YOUR GOAL:
Your answer should be a single number: how many lines of the material below contain "white".

SUPPLIED ENTRIES:
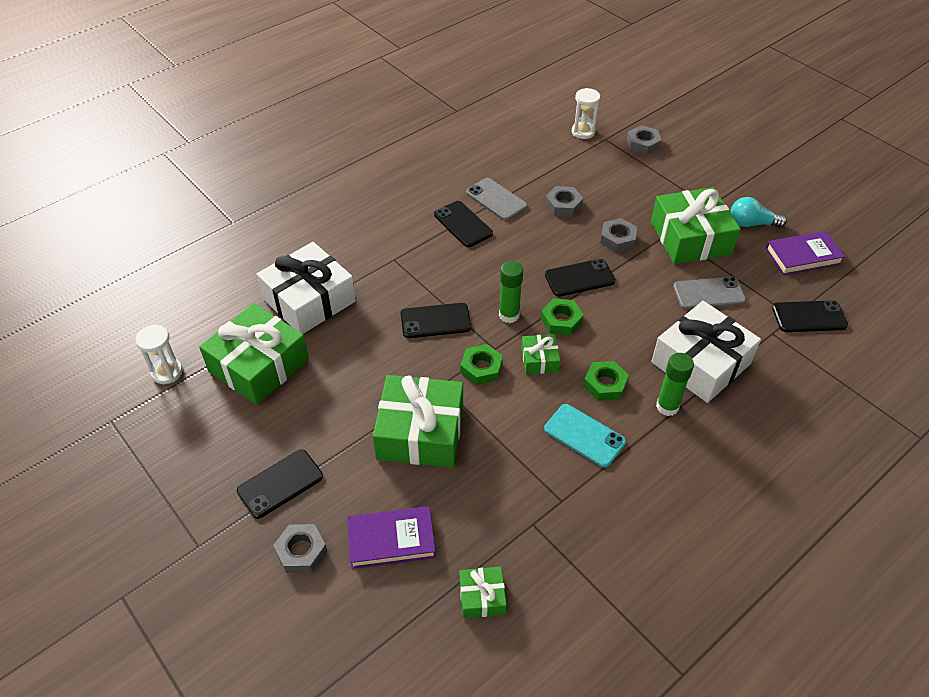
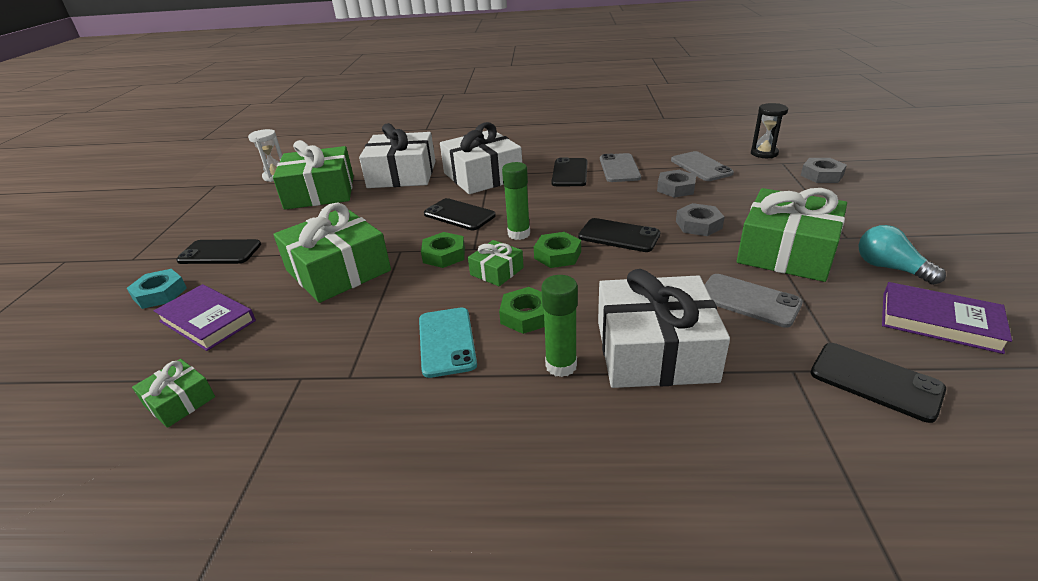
camera: 45 degrees right, 15 degrees down
(301, 551) = (160, 293): grey nut -> turquoise nut
(391, 264) = (482, 176): none -> white gift
(555, 169) = (701, 167): none -> grey phone
(583, 132) = (764, 153): white hourglass -> black hourglass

ANSWER AREA:
2